→ **What to work on**
Only one stretch of the data below is wanted: the lines from the one with "yellow brick B2:C3" through the one with "white brick D1:G1 level 2 -> none", repeated exactly.
▶
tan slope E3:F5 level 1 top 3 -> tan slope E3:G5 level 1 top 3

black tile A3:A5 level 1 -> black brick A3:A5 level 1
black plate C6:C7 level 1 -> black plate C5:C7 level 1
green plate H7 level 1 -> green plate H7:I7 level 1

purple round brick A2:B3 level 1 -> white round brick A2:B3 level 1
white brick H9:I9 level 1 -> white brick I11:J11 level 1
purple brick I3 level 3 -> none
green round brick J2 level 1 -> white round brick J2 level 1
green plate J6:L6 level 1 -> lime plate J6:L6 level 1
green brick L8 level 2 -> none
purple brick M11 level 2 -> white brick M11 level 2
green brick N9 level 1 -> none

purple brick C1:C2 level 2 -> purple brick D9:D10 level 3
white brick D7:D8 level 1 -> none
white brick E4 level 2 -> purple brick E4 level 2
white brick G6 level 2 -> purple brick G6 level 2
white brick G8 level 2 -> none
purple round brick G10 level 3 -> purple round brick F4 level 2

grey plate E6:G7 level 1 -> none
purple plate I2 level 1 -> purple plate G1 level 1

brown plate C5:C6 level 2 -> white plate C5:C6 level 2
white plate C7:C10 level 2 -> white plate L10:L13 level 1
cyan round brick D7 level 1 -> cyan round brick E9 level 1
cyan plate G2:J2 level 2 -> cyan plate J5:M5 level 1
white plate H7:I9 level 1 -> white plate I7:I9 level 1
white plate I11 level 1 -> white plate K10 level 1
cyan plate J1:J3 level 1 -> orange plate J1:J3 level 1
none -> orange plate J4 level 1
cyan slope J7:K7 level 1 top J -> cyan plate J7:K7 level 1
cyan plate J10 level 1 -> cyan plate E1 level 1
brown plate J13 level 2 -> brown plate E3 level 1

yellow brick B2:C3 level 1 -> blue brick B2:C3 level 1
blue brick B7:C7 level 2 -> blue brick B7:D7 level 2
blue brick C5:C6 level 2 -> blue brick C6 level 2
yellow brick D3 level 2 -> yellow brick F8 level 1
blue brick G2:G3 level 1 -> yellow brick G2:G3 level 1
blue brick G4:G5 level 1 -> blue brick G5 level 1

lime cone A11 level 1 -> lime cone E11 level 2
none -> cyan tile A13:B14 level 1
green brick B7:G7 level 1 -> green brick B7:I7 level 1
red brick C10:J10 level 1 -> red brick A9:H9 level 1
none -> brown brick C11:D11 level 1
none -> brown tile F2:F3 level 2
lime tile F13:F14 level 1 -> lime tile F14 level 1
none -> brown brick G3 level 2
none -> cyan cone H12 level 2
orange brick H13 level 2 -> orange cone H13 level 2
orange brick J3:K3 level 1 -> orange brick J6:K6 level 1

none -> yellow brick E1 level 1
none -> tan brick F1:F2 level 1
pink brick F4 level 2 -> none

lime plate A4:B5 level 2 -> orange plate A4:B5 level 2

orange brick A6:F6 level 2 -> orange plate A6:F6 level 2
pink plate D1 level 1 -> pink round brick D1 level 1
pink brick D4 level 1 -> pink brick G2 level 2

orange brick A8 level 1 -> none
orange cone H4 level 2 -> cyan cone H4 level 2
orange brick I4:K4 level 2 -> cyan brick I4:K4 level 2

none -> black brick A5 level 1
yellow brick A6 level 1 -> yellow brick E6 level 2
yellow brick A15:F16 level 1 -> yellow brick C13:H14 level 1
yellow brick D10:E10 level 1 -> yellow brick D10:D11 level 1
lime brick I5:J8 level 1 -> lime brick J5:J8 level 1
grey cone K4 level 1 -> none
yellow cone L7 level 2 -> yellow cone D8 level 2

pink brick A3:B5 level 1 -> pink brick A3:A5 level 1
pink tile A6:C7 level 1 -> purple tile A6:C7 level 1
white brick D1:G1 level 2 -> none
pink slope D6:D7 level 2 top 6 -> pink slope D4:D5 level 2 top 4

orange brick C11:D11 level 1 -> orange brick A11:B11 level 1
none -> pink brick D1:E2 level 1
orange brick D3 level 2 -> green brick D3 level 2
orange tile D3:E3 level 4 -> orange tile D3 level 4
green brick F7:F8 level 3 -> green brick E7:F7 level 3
◀
→ **Problem solution**
yellow brick B2:C3 level 1 -> blue brick B2:C3 level 1
blue brick B7:C7 level 2 -> blue brick B7:D7 level 2
blue brick C5:C6 level 2 -> blue brick C6 level 2
yellow brick D3 level 2 -> yellow brick F8 level 1
blue brick G2:G3 level 1 -> yellow brick G2:G3 level 1
blue brick G4:G5 level 1 -> blue brick G5 level 1

lime cone A11 level 1 -> lime cone E11 level 2
none -> cyan tile A13:B14 level 1
green brick B7:G7 level 1 -> green brick B7:I7 level 1
red brick C10:J10 level 1 -> red brick A9:H9 level 1
none -> brown brick C11:D11 level 1
none -> brown tile F2:F3 level 2
lime tile F13:F14 level 1 -> lime tile F14 level 1
none -> brown brick G3 level 2
none -> cyan cone H12 level 2
orange brick H13 level 2 -> orange cone H13 level 2
orange brick J3:K3 level 1 -> orange brick J6:K6 level 1

none -> yellow brick E1 level 1
none -> tan brick F1:F2 level 1
pink brick F4 level 2 -> none

lime plate A4:B5 level 2 -> orange plate A4:B5 level 2

orange brick A6:F6 level 2 -> orange plate A6:F6 level 2
pink plate D1 level 1 -> pink round brick D1 level 1
pink brick D4 level 1 -> pink brick G2 level 2

orange brick A8 level 1 -> none
orange cone H4 level 2 -> cyan cone H4 level 2
orange brick I4:K4 level 2 -> cyan brick I4:K4 level 2

none -> black brick A5 level 1
yellow brick A6 level 1 -> yellow brick E6 level 2
yellow brick A15:F16 level 1 -> yellow brick C13:H14 level 1
yellow brick D10:E10 level 1 -> yellow brick D10:D11 level 1
lime brick I5:J8 level 1 -> lime brick J5:J8 level 1
grey cone K4 level 1 -> none
yellow cone L7 level 2 -> yellow cone D8 level 2

pink brick A3:B5 level 1 -> pink brick A3:A5 level 1
pink tile A6:C7 level 1 -> purple tile A6:C7 level 1
white brick D1:G1 level 2 -> none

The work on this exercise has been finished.